INSTRUCTIONS TO FOLLOW – All lines from the one with "BUZZER1 pin IO: 5 -> 2" through the last are to be given again exactly as they stand in the data below, and only those.

RECORDS SHOWN –
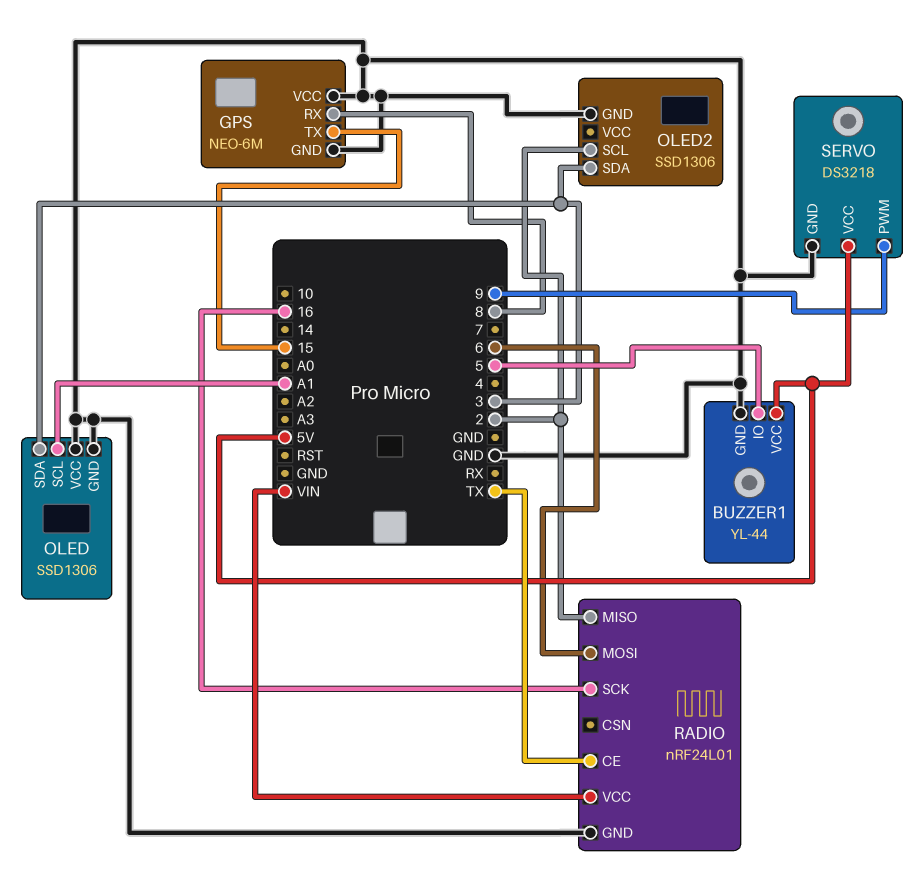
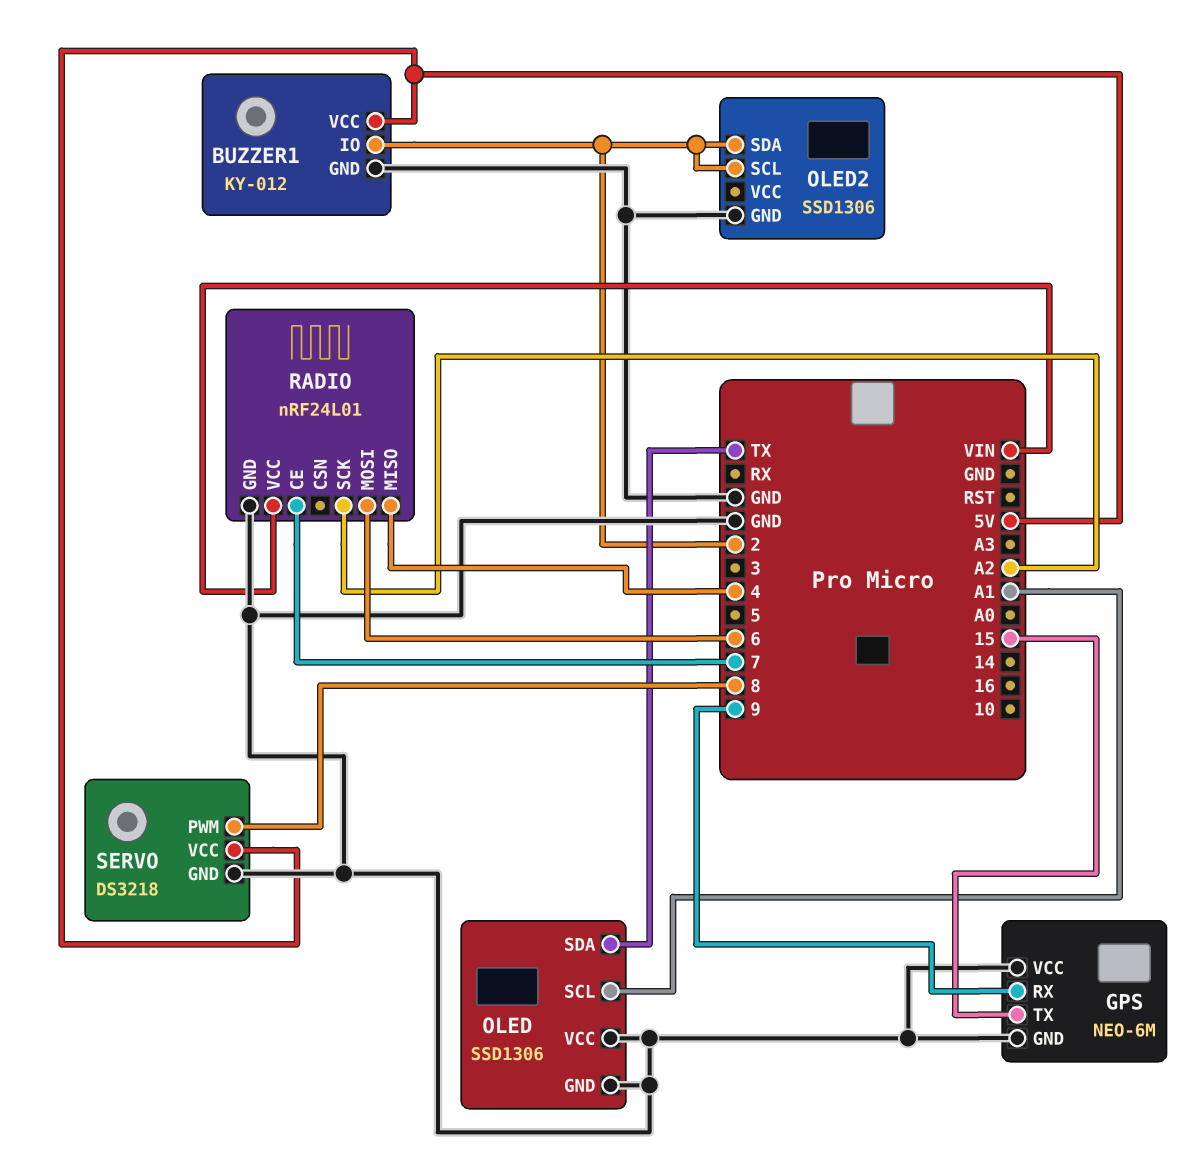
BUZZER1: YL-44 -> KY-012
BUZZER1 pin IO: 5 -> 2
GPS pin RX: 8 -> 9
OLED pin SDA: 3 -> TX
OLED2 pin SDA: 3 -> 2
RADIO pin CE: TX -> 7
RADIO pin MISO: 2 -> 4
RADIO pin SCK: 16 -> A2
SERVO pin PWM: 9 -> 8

SOLUTION –
BUZZER1 pin IO: 5 -> 2
GPS pin RX: 8 -> 9
OLED pin SDA: 3 -> TX
OLED2 pin SDA: 3 -> 2
RADIO pin CE: TX -> 7
RADIO pin MISO: 2 -> 4
RADIO pin SCK: 16 -> A2
SERVO pin PWM: 9 -> 8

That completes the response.